Edit tracking data
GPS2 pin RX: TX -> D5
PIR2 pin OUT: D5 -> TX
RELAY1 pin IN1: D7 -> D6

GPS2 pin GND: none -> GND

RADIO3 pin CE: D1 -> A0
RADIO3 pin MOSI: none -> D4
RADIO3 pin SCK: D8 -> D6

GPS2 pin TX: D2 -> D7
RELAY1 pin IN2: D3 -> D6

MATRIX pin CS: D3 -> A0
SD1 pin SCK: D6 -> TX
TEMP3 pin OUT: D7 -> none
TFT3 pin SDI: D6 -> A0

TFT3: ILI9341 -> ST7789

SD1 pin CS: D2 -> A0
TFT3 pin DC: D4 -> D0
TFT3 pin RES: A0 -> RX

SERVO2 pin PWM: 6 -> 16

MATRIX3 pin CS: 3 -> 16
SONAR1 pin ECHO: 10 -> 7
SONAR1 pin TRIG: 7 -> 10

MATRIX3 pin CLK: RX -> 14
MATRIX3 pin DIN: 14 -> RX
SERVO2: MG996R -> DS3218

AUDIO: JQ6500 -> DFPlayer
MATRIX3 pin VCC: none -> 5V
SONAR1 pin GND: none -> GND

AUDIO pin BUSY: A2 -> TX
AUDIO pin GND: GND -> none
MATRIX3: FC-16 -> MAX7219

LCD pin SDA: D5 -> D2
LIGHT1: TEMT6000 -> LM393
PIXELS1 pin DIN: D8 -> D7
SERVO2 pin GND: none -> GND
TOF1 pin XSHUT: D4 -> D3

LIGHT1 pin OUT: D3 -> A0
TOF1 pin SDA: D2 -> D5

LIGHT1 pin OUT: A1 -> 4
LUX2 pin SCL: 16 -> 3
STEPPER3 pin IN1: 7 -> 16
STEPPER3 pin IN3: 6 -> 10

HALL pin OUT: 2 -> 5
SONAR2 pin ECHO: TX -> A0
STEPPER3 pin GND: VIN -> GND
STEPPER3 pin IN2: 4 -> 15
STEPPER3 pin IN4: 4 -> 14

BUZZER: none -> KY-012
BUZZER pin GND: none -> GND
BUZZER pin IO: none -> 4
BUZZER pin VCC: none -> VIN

• [WHAT YOU HAVE TO DO]: Copy out, from the records above, every line that holds the string "BUZZER".

• [YOUR SOLUTION]:
BUZZER: none -> KY-012
BUZZER pin GND: none -> GND
BUZZER pin IO: none -> 4
BUZZER pin VCC: none -> VIN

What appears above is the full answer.